Somewhere below, one line contains "gray semicircle: (264, 131)" and a later line contains "green circle: (83, 65) -> (106, 86), moved". Output those two lines and everything between them exactly, and nothing else.

> _DATA PROVIDED_:

***

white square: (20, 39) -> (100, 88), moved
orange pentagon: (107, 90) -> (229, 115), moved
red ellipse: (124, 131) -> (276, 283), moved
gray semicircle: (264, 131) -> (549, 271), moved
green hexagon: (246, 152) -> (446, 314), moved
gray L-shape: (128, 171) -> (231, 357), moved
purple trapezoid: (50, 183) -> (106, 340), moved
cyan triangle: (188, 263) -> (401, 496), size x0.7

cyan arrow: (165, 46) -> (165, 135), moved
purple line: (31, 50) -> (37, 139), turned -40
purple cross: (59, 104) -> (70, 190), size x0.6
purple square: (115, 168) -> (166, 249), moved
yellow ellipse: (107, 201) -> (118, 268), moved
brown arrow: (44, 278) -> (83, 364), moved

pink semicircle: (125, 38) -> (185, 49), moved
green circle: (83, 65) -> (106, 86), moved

***

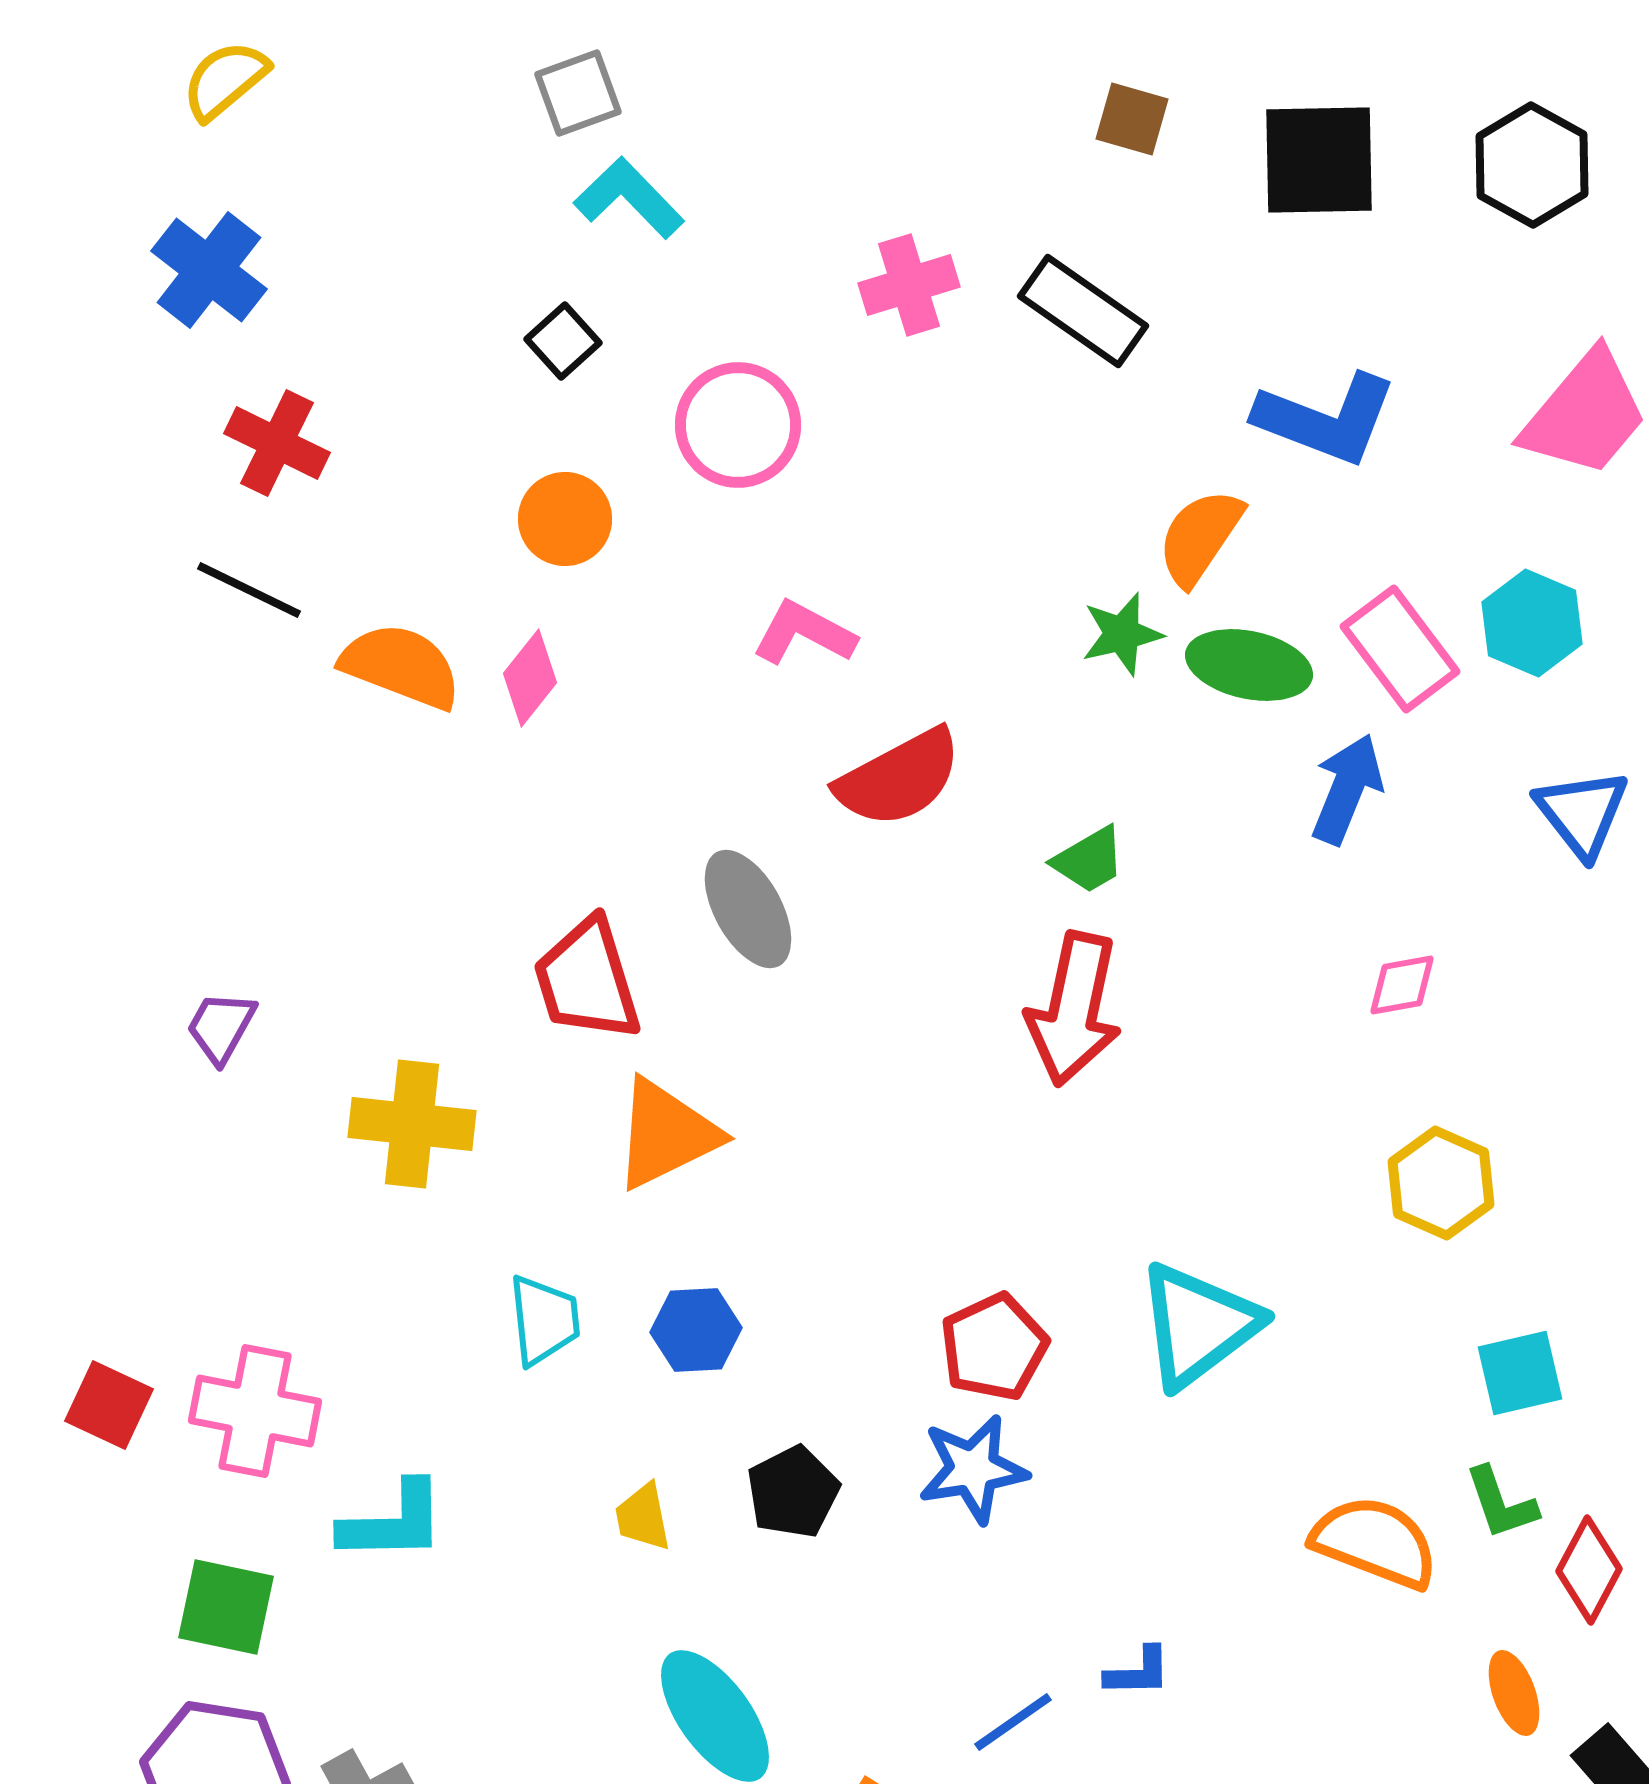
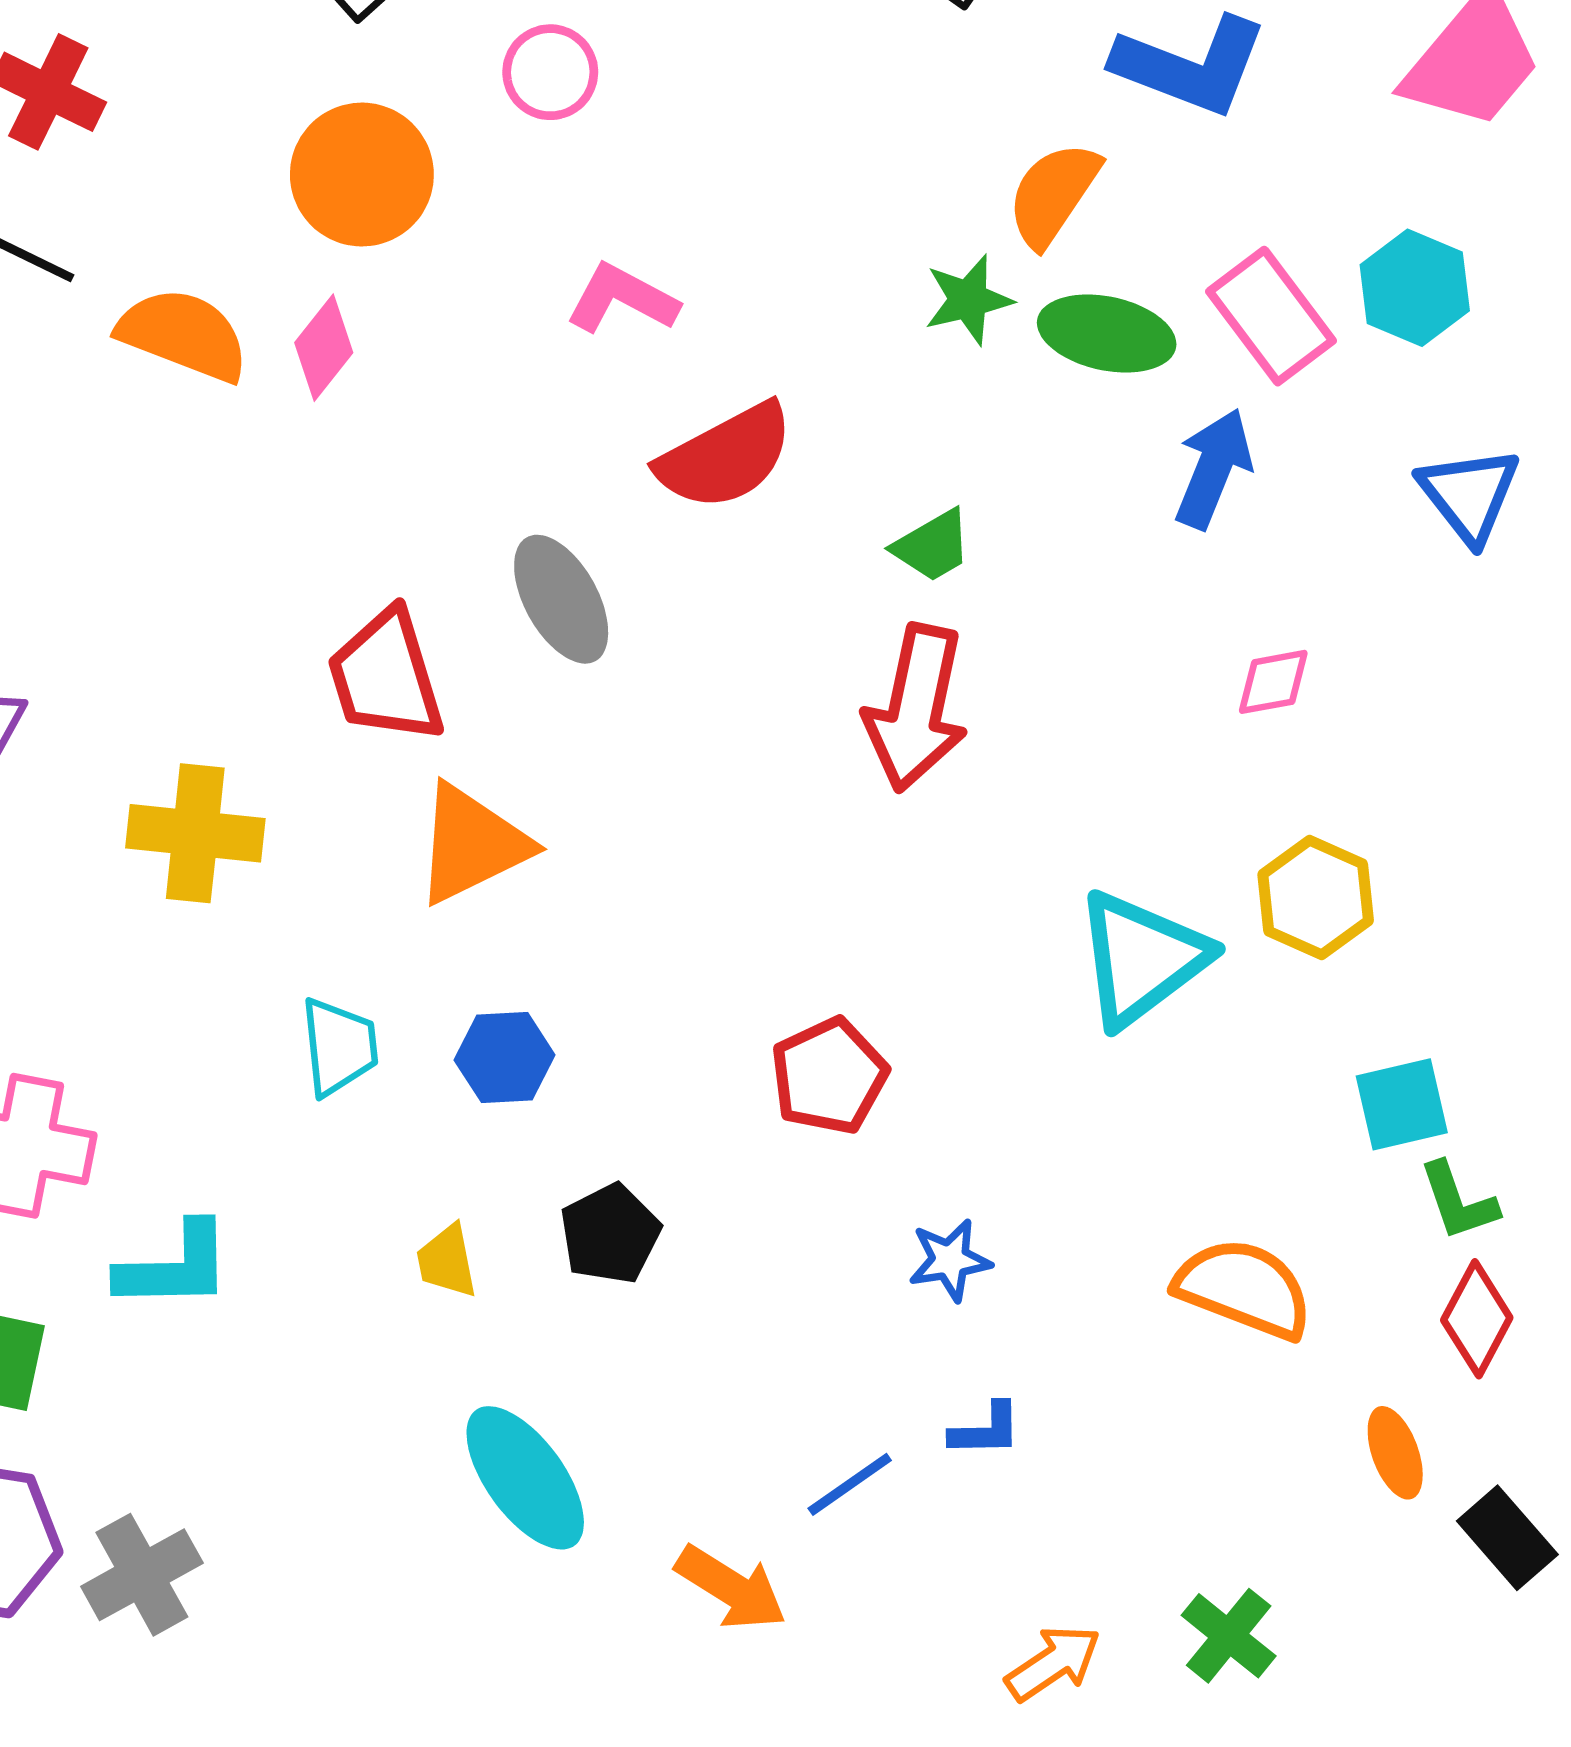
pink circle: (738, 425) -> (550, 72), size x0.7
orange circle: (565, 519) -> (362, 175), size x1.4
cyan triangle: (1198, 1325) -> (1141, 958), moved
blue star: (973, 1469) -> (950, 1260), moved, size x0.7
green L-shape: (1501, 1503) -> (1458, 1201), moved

***

> _ANSWER AREA_:
gray semicircle: (264, 131) -> (549, 271), moved
green hexagon: (246, 152) -> (446, 314), moved
gray L-shape: (128, 171) -> (231, 357), moved
purple trapezoid: (50, 183) -> (106, 340), moved
cyan triangle: (188, 263) -> (401, 496), size x0.7

cyan arrow: (165, 46) -> (165, 135), moved
purple line: (31, 50) -> (37, 139), turned -40
purple cross: (59, 104) -> (70, 190), size x0.6
purple square: (115, 168) -> (166, 249), moved
yellow ellipse: (107, 201) -> (118, 268), moved
brown arrow: (44, 278) -> (83, 364), moved

pink semicircle: (125, 38) -> (185, 49), moved
green circle: (83, 65) -> (106, 86), moved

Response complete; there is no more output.